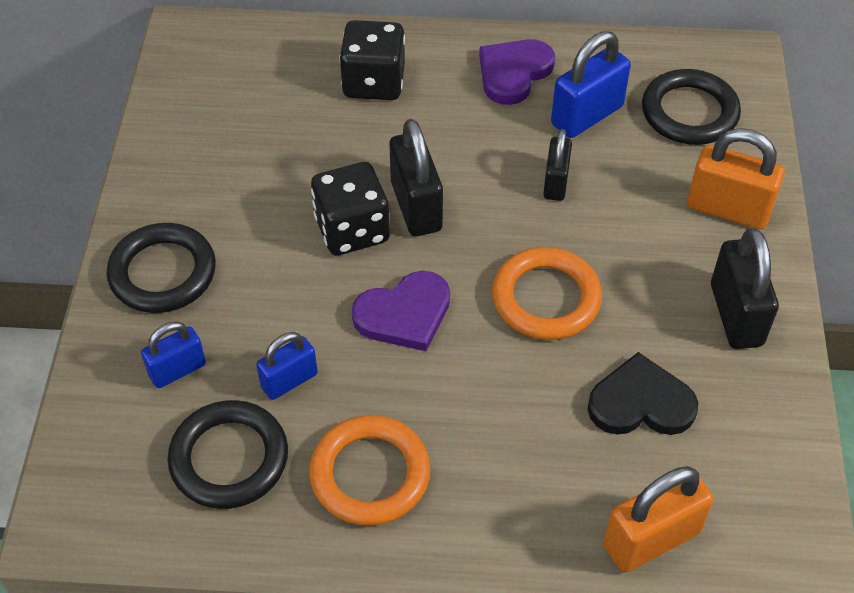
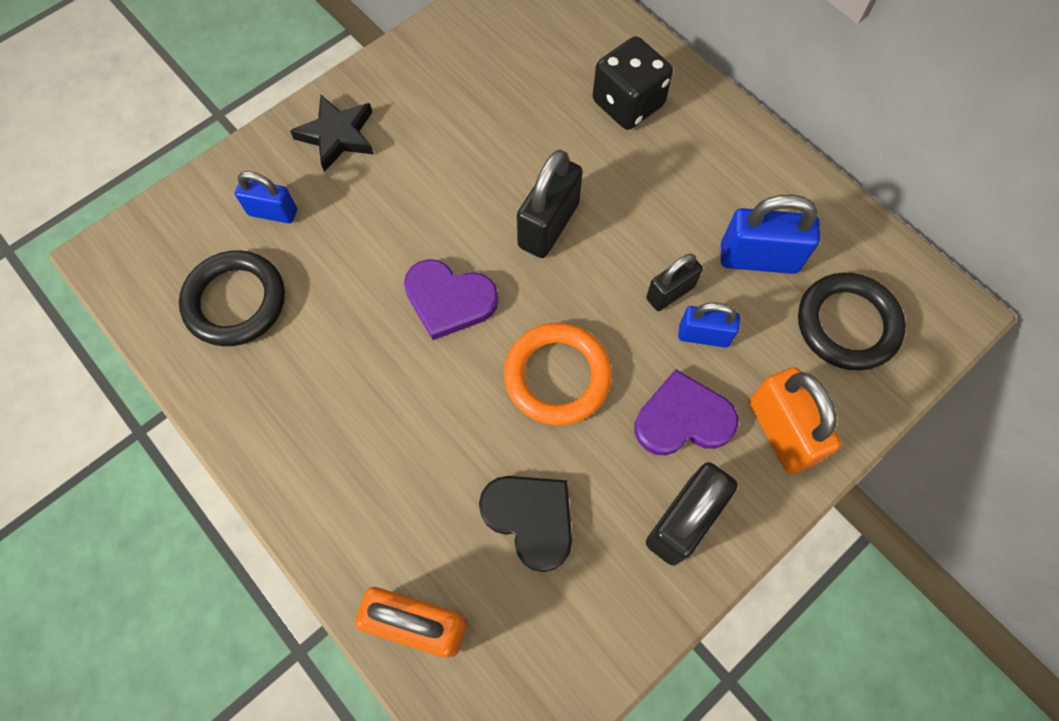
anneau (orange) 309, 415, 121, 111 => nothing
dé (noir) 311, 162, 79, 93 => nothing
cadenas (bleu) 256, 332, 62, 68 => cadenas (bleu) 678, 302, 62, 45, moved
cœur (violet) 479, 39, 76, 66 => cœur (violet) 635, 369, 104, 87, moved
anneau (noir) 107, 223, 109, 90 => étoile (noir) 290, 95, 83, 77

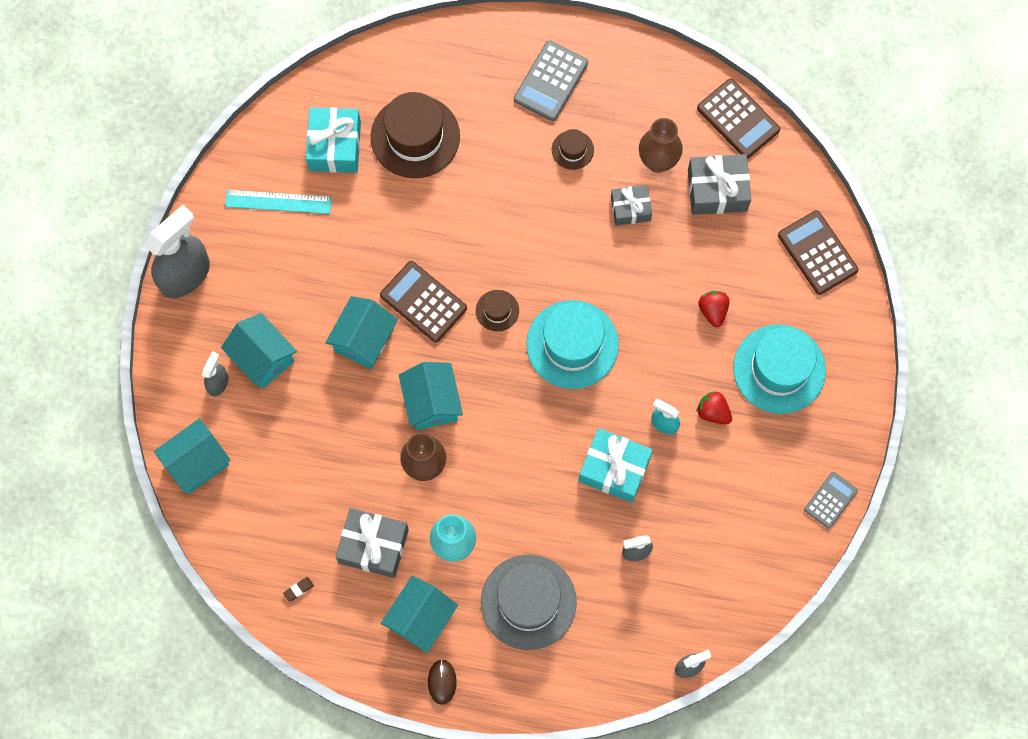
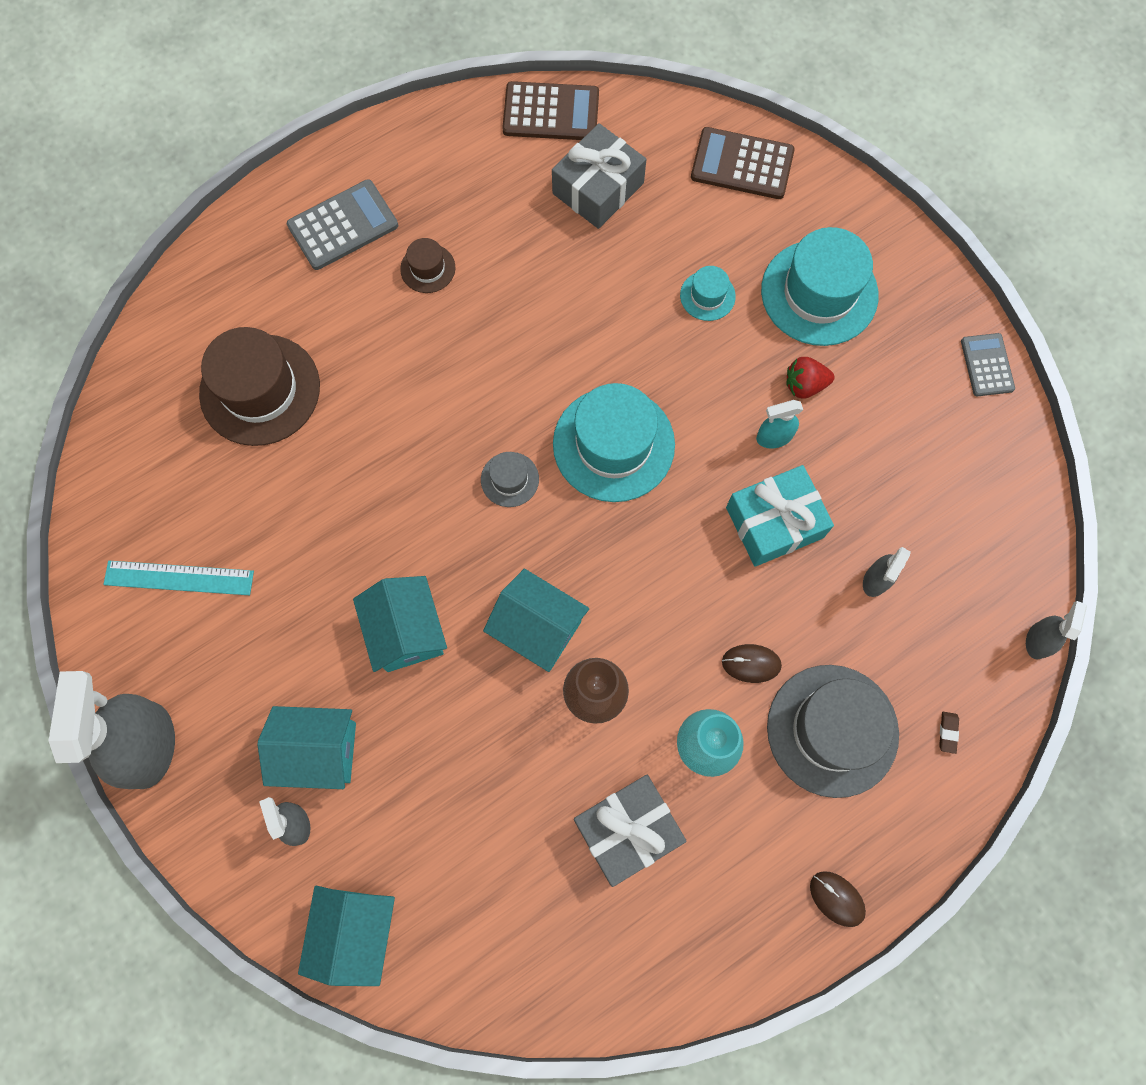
cadeau (turquoise) 306, 107, 55, 66 => nothing
calculatrice (marron) 380, 261, 87, 81 => nothing
maison (turquoise) 381, 576, 77, 77 => nothing
cadeau (gris) 611, 185, 41, 41 => nothing
vase (marron) 639, 118, 44, 55 => nothing
nothing => souris (marron) 722, 644, 60, 39
gomme (marron) 283, 577, 31, 25 => gomme (marron) 939, 712, 20, 42, moved
fraise (rouge) 698, 291, 32, 37 => chapeau (turquoise) 680, 266, 56, 55
chapeau (marron) 476, 290, 43, 41 => chapeau (gris) 481, 452, 58, 55
règle (turquoise) 225, 190, 107, 24 => règle (turquoise) 103, 561, 151, 34, 45 degrees clockwise
calculatrice (gris) 514, 41, 74, 80 => calculatrice (gris) 287, 179, 111, 91, 105 degrees counterclockwise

────────────────────

Task statement
When you write out the material again, keep every word exact and omit the pictures.

Solved problem
anneau (orange) 309, 415, 121, 111 => nothing
dé (noir) 311, 162, 79, 93 => nothing
cadenas (bleu) 256, 332, 62, 68 => cadenas (bleu) 678, 302, 62, 45, moved
cœur (violet) 479, 39, 76, 66 => cœur (violet) 635, 369, 104, 87, moved
anneau (noir) 107, 223, 109, 90 => étoile (noir) 290, 95, 83, 77

cadeau (turquoise) 306, 107, 55, 66 => nothing
calculatrice (marron) 380, 261, 87, 81 => nothing
maison (turquoise) 381, 576, 77, 77 => nothing
cadeau (gris) 611, 185, 41, 41 => nothing
vase (marron) 639, 118, 44, 55 => nothing
nothing => souris (marron) 722, 644, 60, 39
gomme (marron) 283, 577, 31, 25 => gomme (marron) 939, 712, 20, 42, moved
fraise (rouge) 698, 291, 32, 37 => chapeau (turquoise) 680, 266, 56, 55
chapeau (marron) 476, 290, 43, 41 => chapeau (gris) 481, 452, 58, 55
règle (turquoise) 225, 190, 107, 24 => règle (turquoise) 103, 561, 151, 34, 45 degrees clockwise
calculatrice (gris) 514, 41, 74, 80 => calculatrice (gris) 287, 179, 111, 91, 105 degrees counterclockwise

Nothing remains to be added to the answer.